[[ PROVIDED RECORDS open ]]

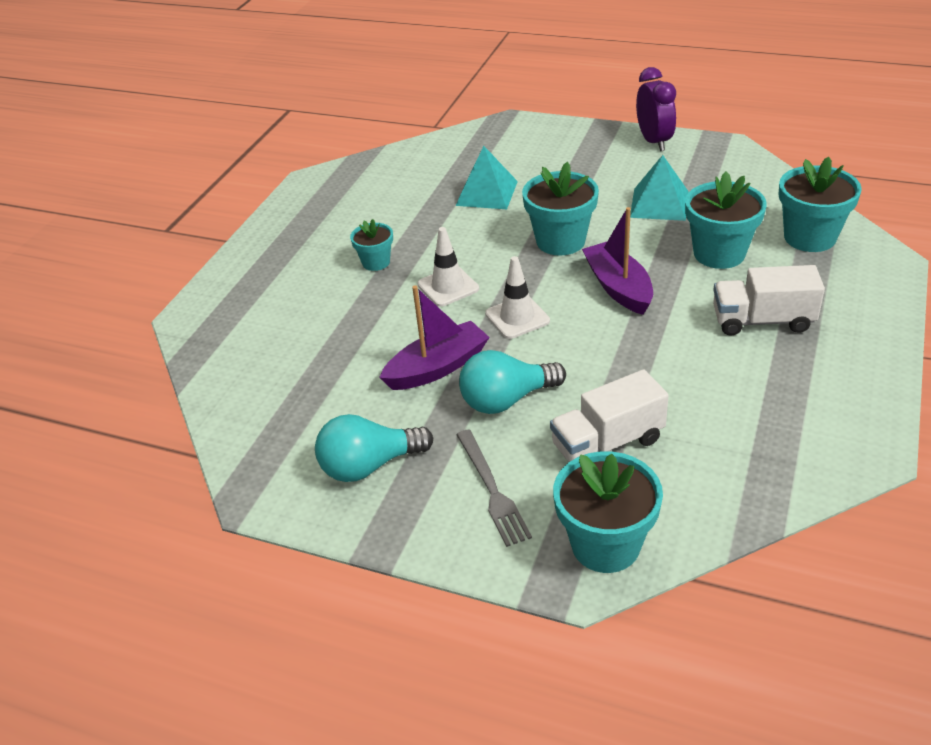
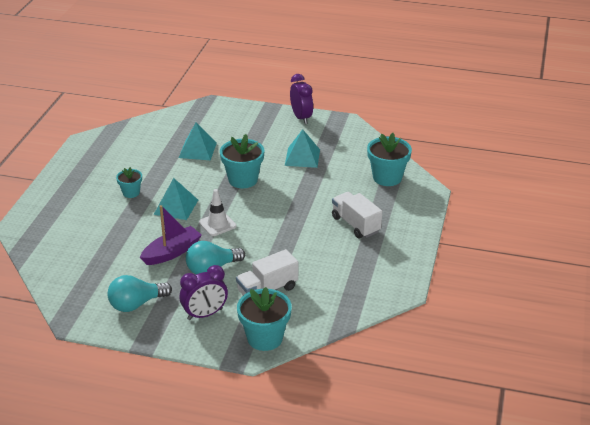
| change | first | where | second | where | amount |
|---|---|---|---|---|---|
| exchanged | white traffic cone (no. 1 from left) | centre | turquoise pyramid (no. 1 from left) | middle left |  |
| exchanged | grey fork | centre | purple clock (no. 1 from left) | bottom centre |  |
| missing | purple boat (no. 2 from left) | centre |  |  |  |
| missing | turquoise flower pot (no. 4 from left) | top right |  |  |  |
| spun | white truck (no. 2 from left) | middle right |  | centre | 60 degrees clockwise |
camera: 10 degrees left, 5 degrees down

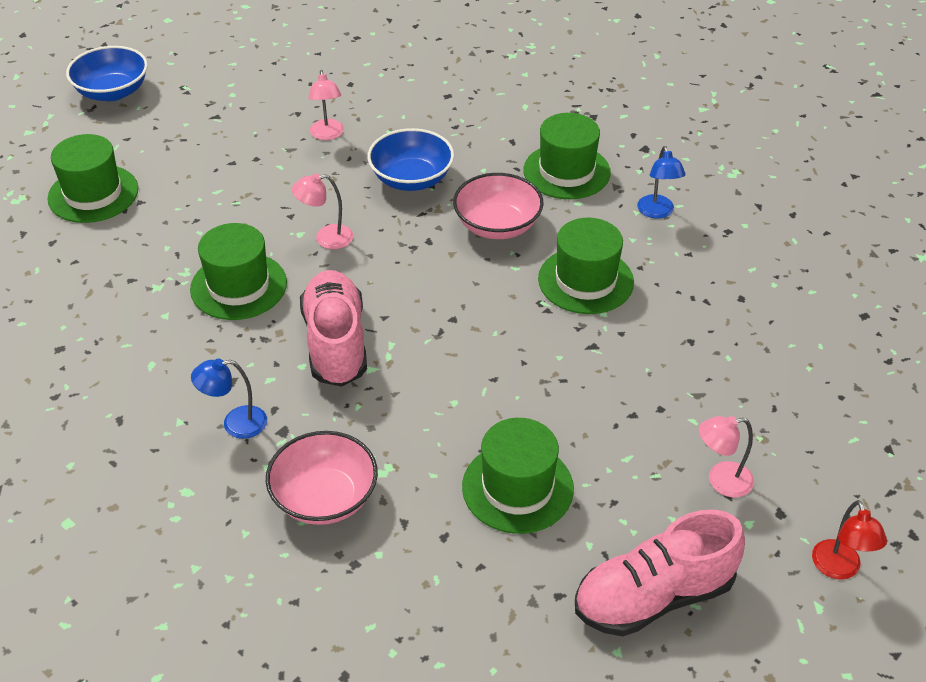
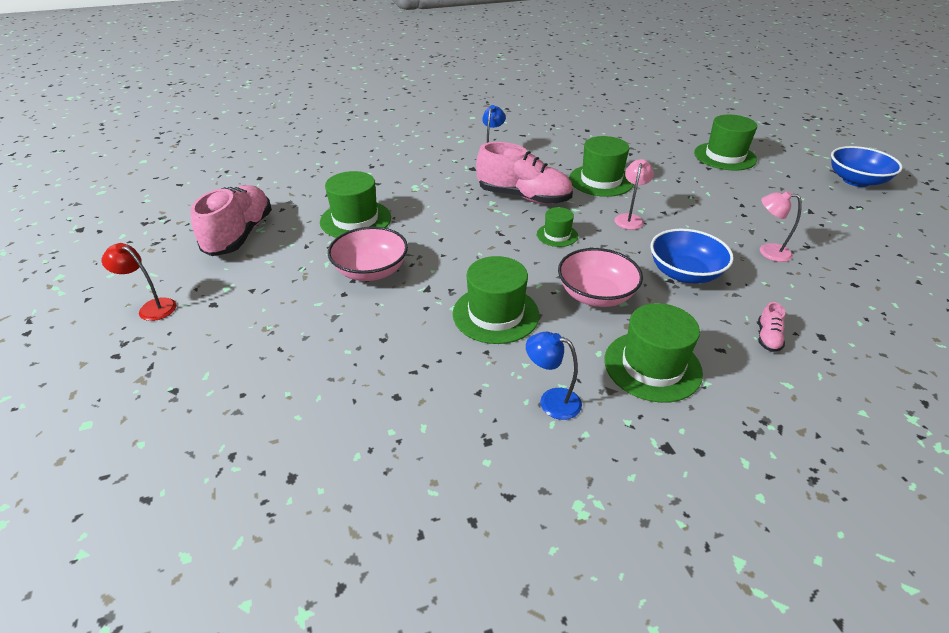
| change | first | where | second | where | amount |
|---|---|---|---|---|---|
| relocated | pink bowl (no. 1 from left) | bottom centre |  | centre |  |
| missing | pink lamp (no. 3 from left) | bottom right |  |  |  |
| appeared |  |  | green hat (no. 3 from left) | centre |  |
| appeared |  |  | pink shoe (no. 3 from left) | middle right |  |
camera: 120 degrees right, 5 degrees down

[[ PROVIDED RECORDS closed ]]

WORK ORDER:
All of the records above are to be written out exactly, minus their images.

RESPONSE TO THE EXERCISE:
| change | first | where | second | where | amount |
|---|---|---|---|---|---|
| exchanged | white traffic cone (no. 1 from left) | centre | turquoise pyramid (no. 1 from left) | middle left |  |
| exchanged | grey fork | centre | purple clock (no. 1 from left) | bottom centre |  |
| missing | purple boat (no. 2 from left) | centre |  |  |  |
| missing | turquoise flower pot (no. 4 from left) | top right |  |  |  |
| spun | white truck (no. 2 from left) | middle right |  | centre | 60 degrees clockwise |
camera: 10 degrees left, 5 degrees down

| change | first | where | second | where | amount |
|---|---|---|---|---|---|
| relocated | pink bowl (no. 1 from left) | bottom centre |  | centre |  |
| missing | pink lamp (no. 3 from left) | bottom right |  |  |  |
| appeared |  |  | green hat (no. 3 from left) | centre |  |
| appeared |  |  | pink shoe (no. 3 from left) | middle right |  |
camera: 120 degrees right, 5 degrees down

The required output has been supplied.